The full listing is to be returned exactly as given, but without pictures.

**DATA SEGMENT:**
........

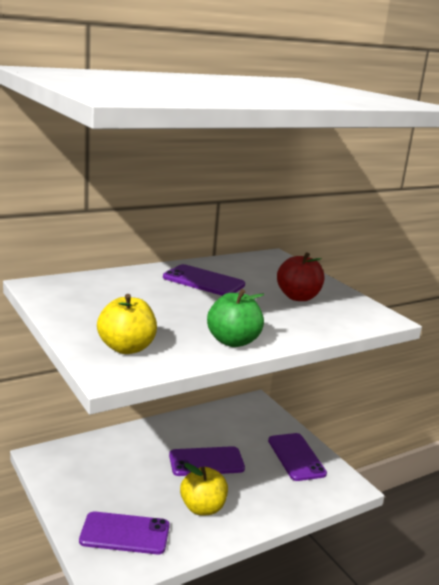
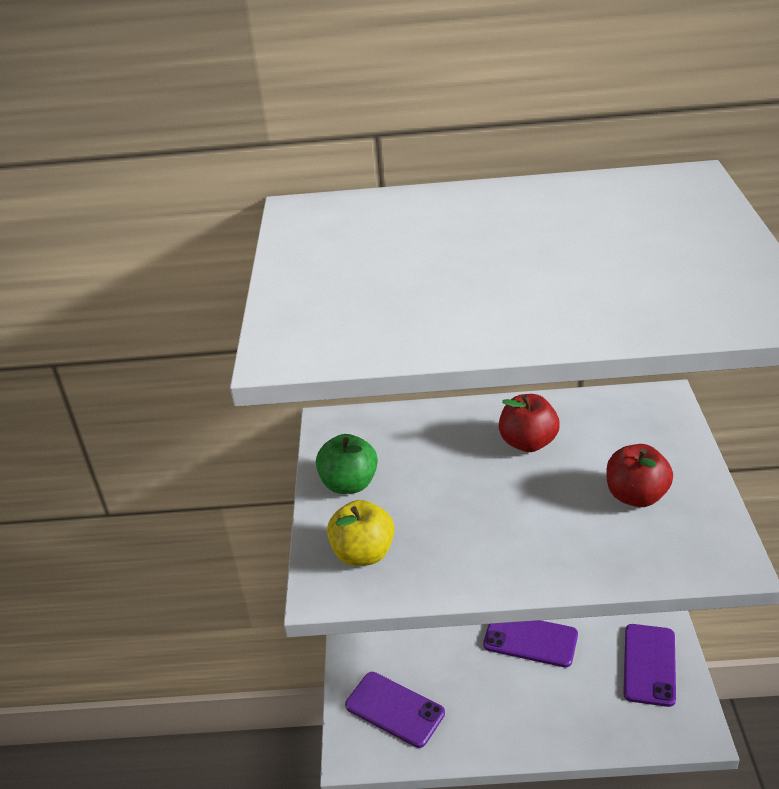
camera: 35 degrees right, 15 degrees up
purple phone [163,264,245,296] -> red apple [499,394,560,452]
yellow apple [180,463,228,515] -> none
green apple [207,289,264,347] -> green apple moved to [316,434,378,494]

........

**SOLUTION TO THE EXERCISE:**
camera: 35 degrees right, 15 degrees up
purple phone [163,264,245,296] -> red apple [499,394,560,452]
yellow apple [180,463,228,515] -> none
green apple [207,289,264,347] -> green apple moved to [316,434,378,494]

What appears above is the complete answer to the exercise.